▸ WHAT IS EXPECTED: Reproduce each entry below in full, exactly as it was given.

========================================

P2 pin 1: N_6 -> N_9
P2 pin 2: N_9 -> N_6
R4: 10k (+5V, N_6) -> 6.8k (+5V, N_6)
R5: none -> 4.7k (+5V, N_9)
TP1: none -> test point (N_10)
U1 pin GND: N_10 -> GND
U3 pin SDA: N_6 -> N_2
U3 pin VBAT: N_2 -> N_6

========================================

▸ OUTPUT BELOW:
P2 pin 1: N_6 -> N_9
P2 pin 2: N_9 -> N_6
R4: 10k (+5V, N_6) -> 6.8k (+5V, N_6)
R5: none -> 4.7k (+5V, N_9)
TP1: none -> test point (N_10)
U1 pin GND: N_10 -> GND
U3 pin SDA: N_6 -> N_2
U3 pin VBAT: N_2 -> N_6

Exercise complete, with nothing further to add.